### EXERCISE DESCRIPTION
Each line from the one containing "window: (217, 598) -> (1782, 835), removed" to the end of the records should be copied exactly, and no other line.
-- DATA FOR THIS EXERCISE follows --
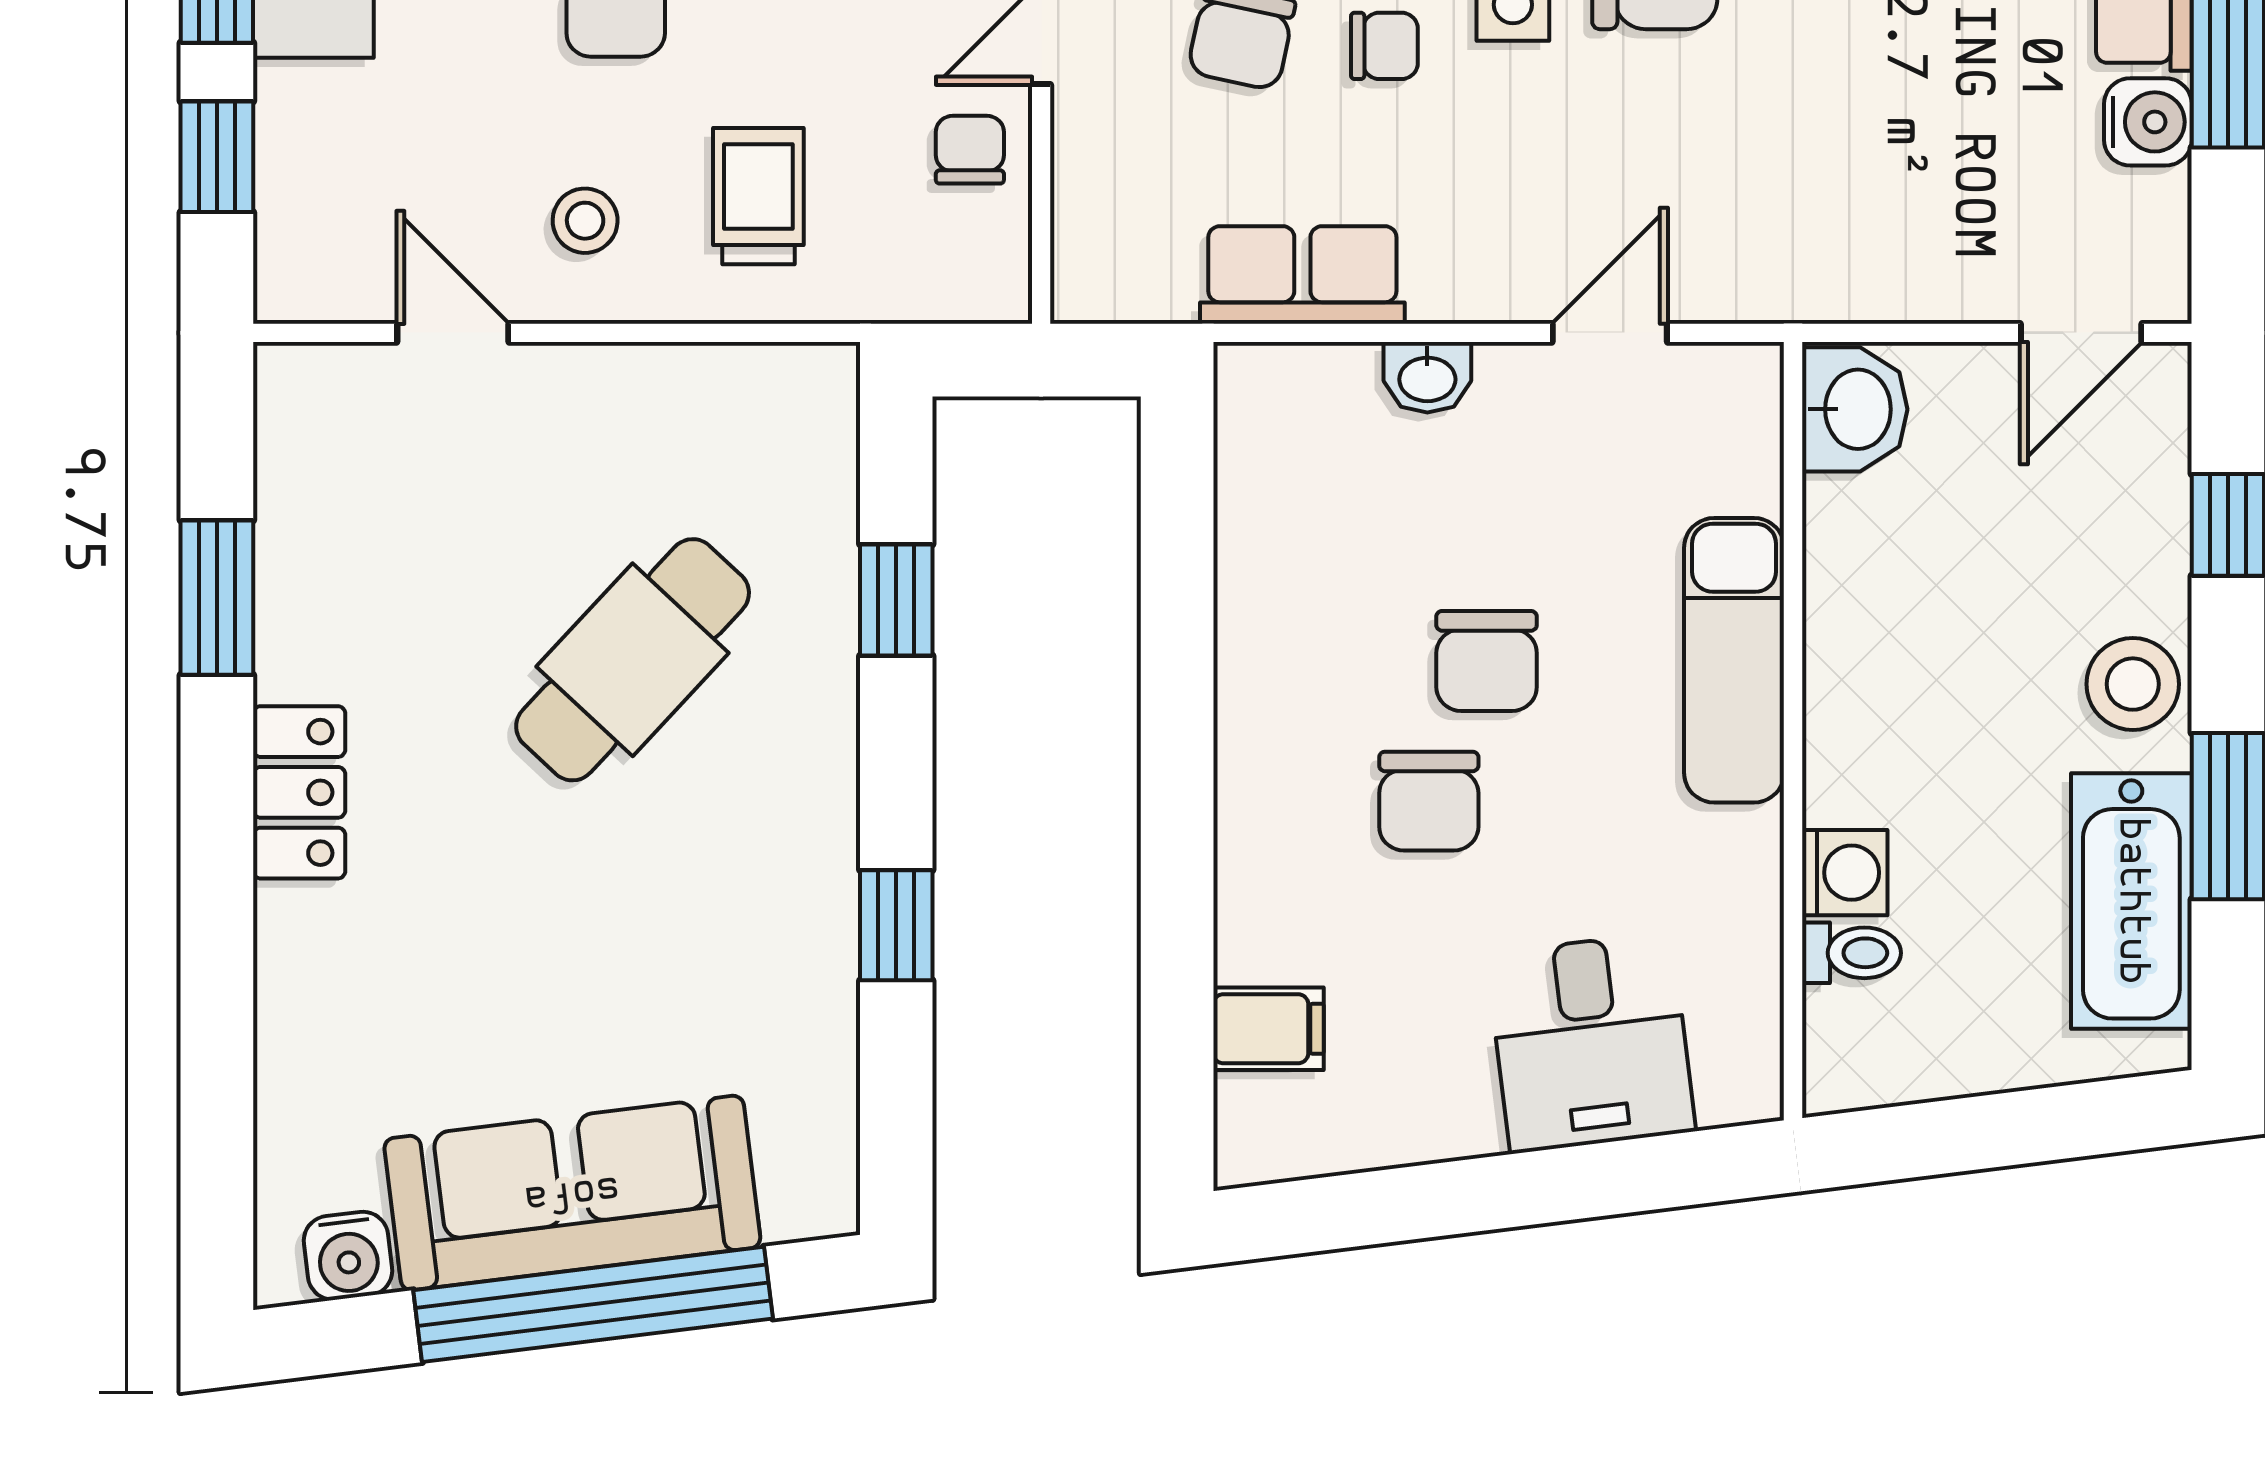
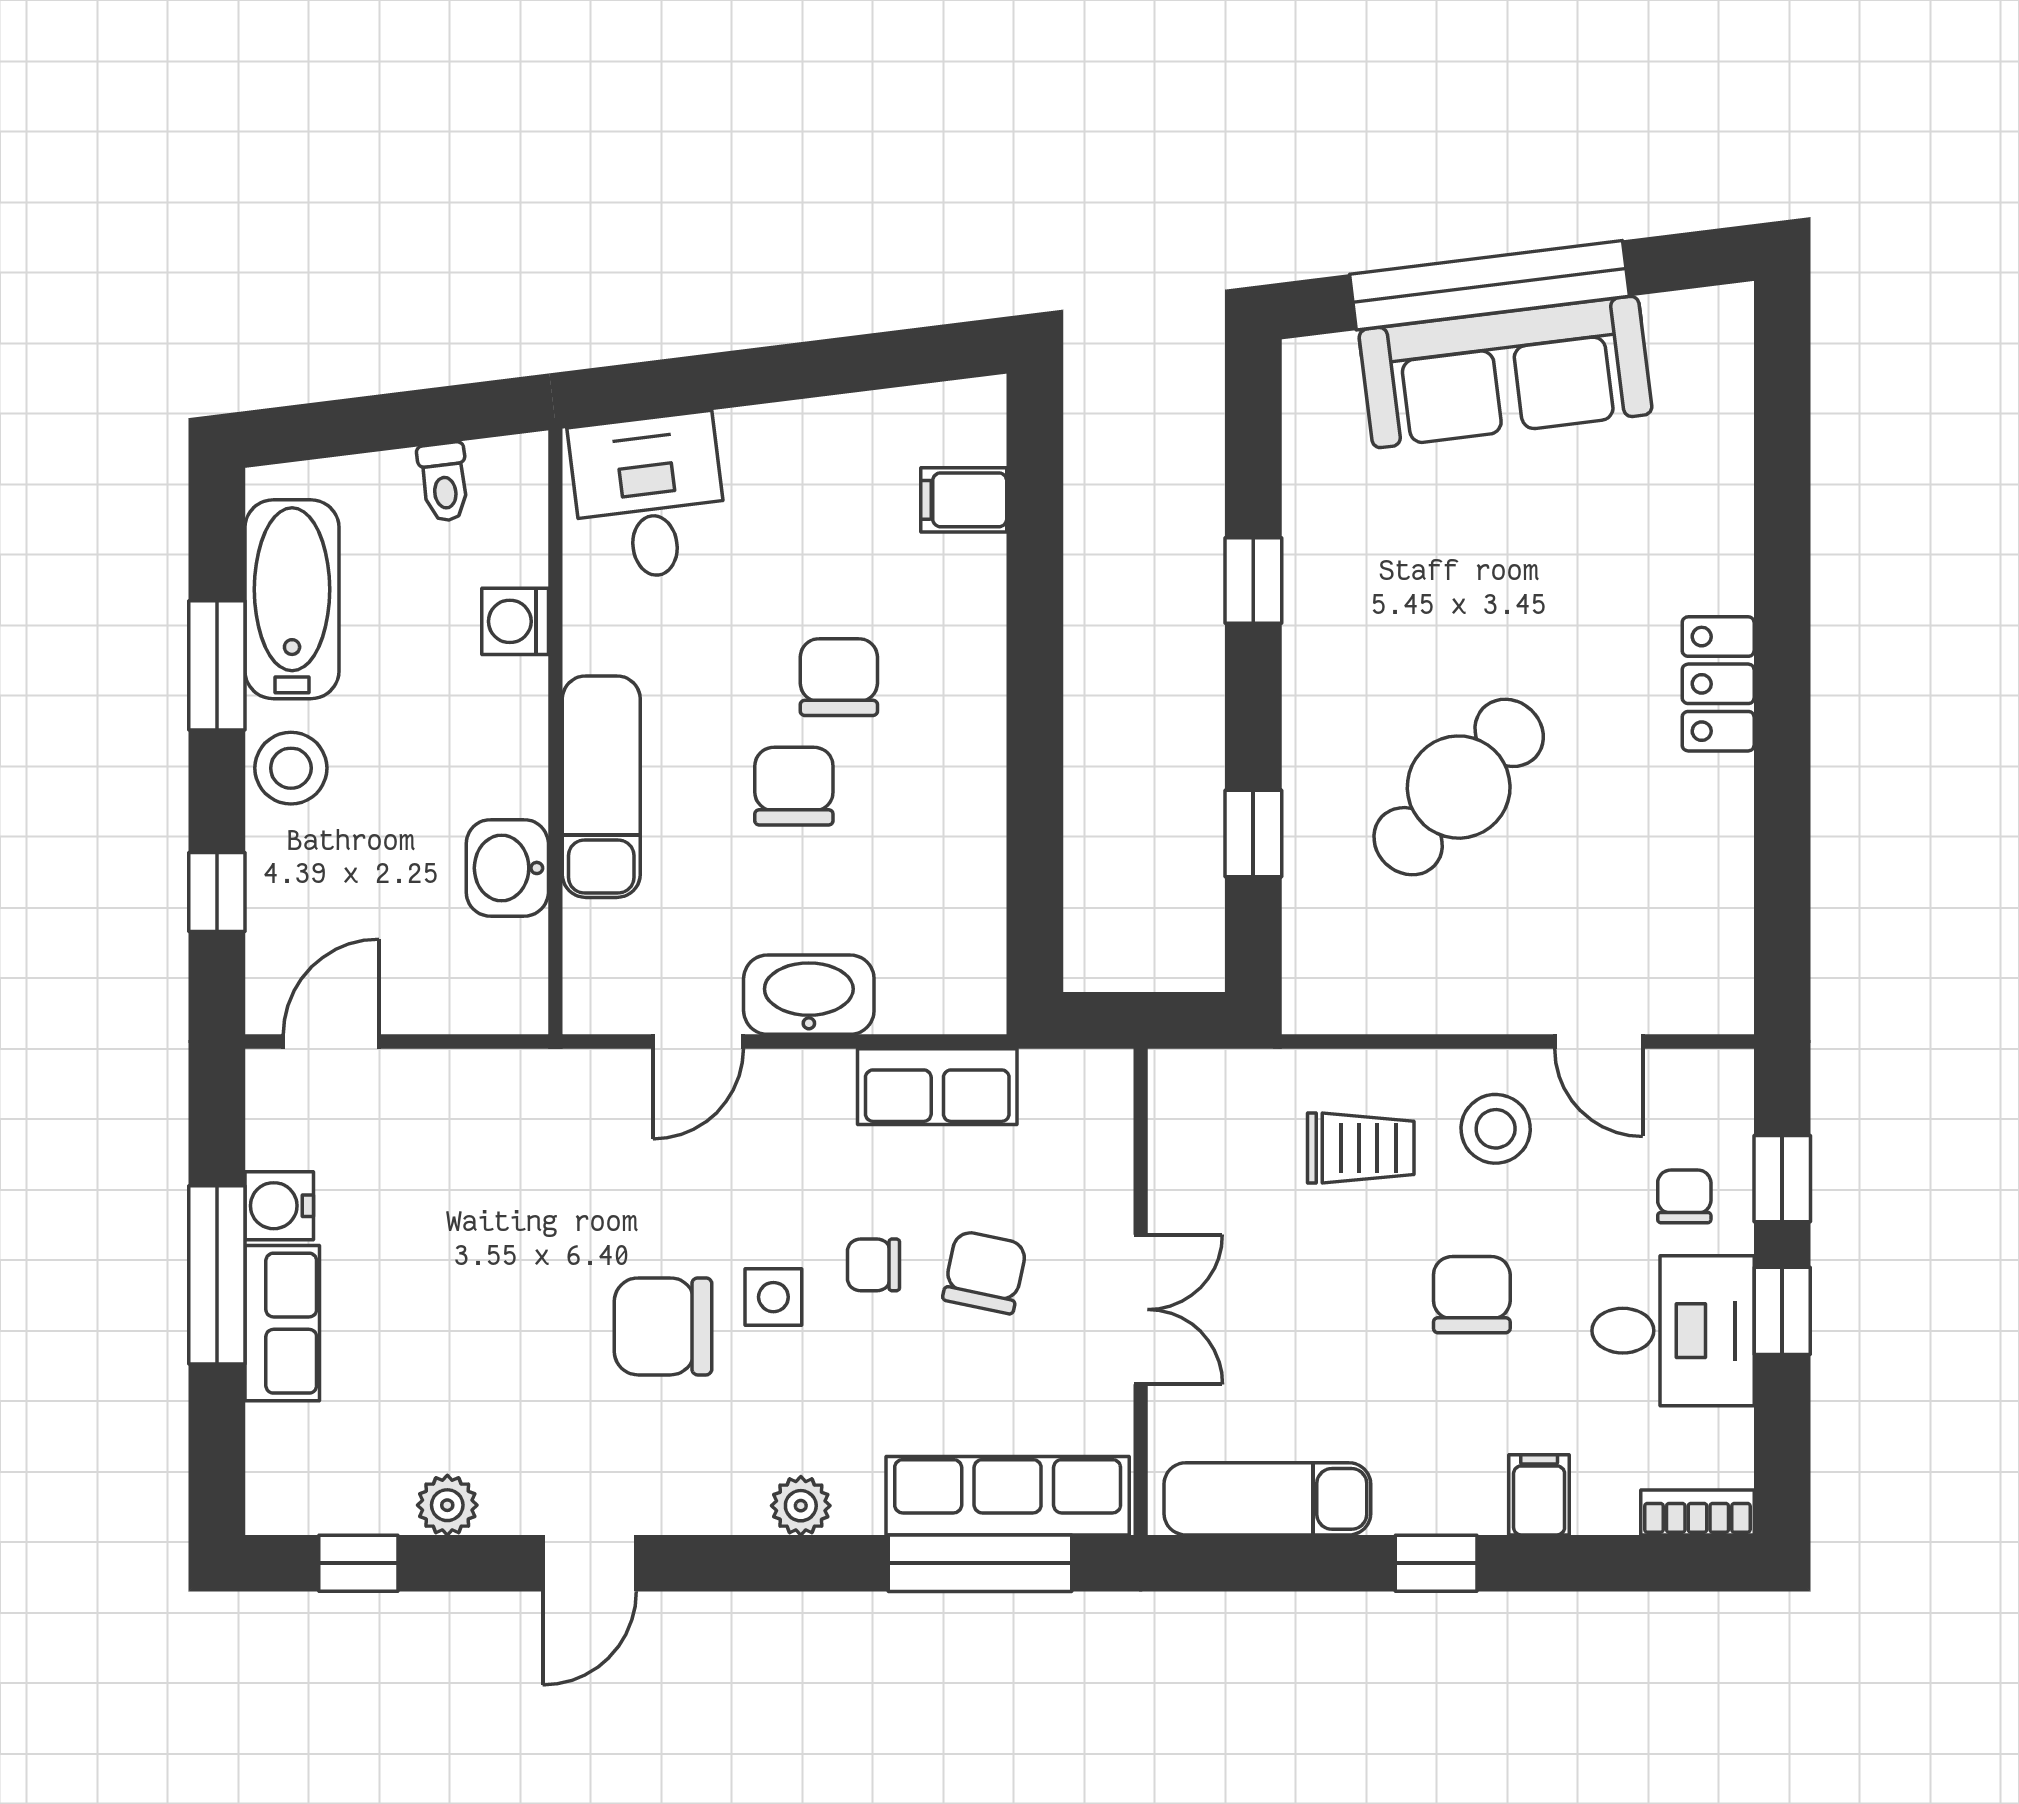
chair: (970, 150) -> (1684, 1196), moved, turned 180
trolley: (758, 196) -> (1361, 1148), turned -90
stool: (585, 221) -> (1496, 1129), width x1.37, depth x1.37
washbasin: (1427, 377) -> (809, 995), width x1.91, depth x1.45
washbasin: (1855, 409) -> (507, 868), moved
window: (217, 598) -> (1782, 835), removed
toilet: (1851, 953) -> (444, 482), moved, turned -97
desk: (1591, 1042) -> (649, 497), moved
water cooler: (348, 1256) -> (1680, 323), removed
-- DATA FOR THIS EXERCISE concluded --
### RESPONSE TO THIS EXERCISE
window: (217, 598) -> (1782, 835), removed
toilet: (1851, 953) -> (444, 482), moved, turned -97
desk: (1591, 1042) -> (649, 497), moved
water cooler: (348, 1256) -> (1680, 323), removed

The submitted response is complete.